> DIRECTIONS FOR THIS TASK
I need the lines below from the one with "camera: 65 degrees left, 15 degrees down" down to the one with "(674, 202) = (290, 133): yellow" reproduced exactly, both ends included, and nothing else.

> AVAILABLE RECORDS
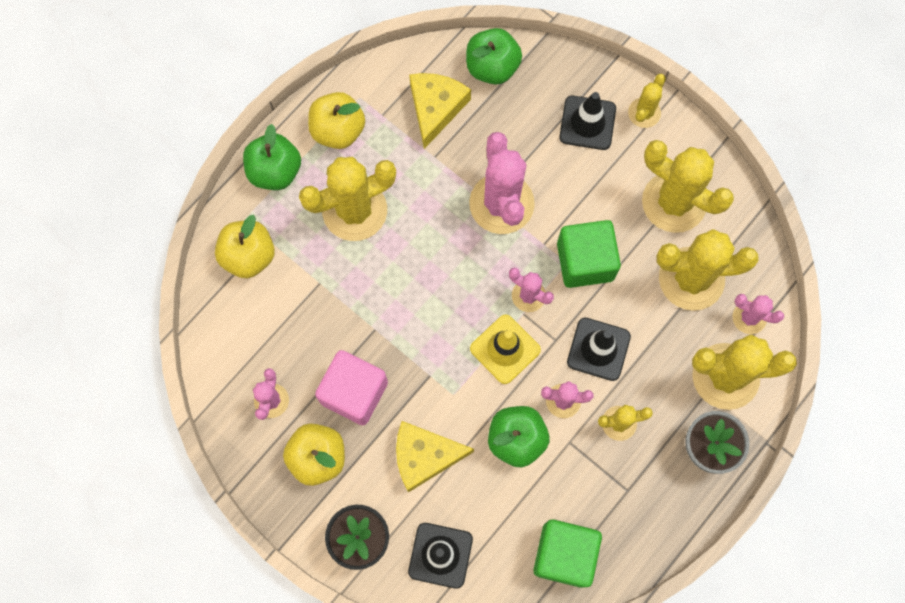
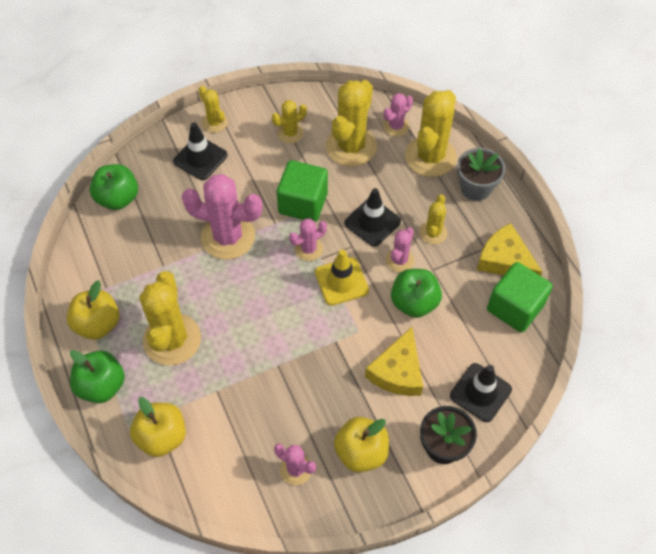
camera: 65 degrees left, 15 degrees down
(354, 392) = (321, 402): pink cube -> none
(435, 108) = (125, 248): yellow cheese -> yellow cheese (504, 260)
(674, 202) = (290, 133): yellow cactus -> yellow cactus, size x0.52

--

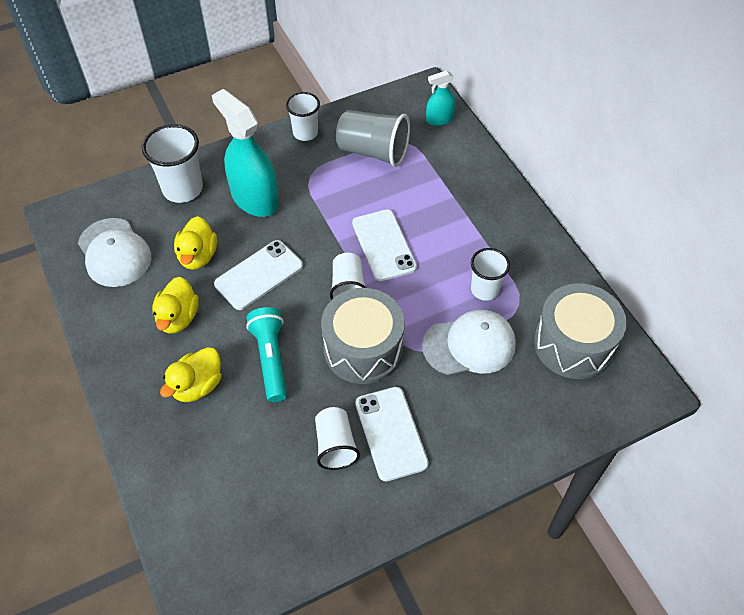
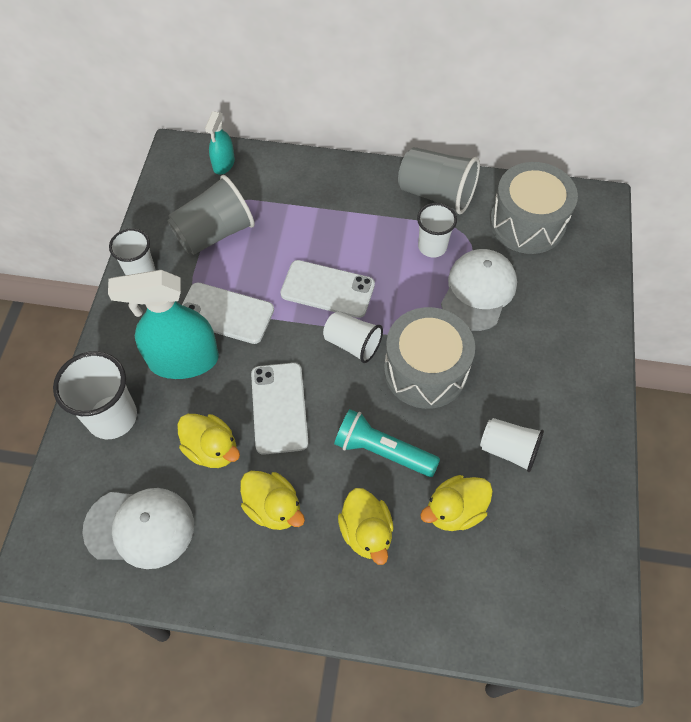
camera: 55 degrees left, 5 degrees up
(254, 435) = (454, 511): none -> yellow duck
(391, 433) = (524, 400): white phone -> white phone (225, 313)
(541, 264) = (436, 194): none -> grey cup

> WRITTEN SOLUTION
camera: 65 degrees left, 15 degrees down
(354, 392) = (321, 402): pink cube -> none
(435, 108) = (125, 248): yellow cheese -> yellow cheese (504, 260)
(674, 202) = (290, 133): yellow cactus -> yellow cactus, size x0.52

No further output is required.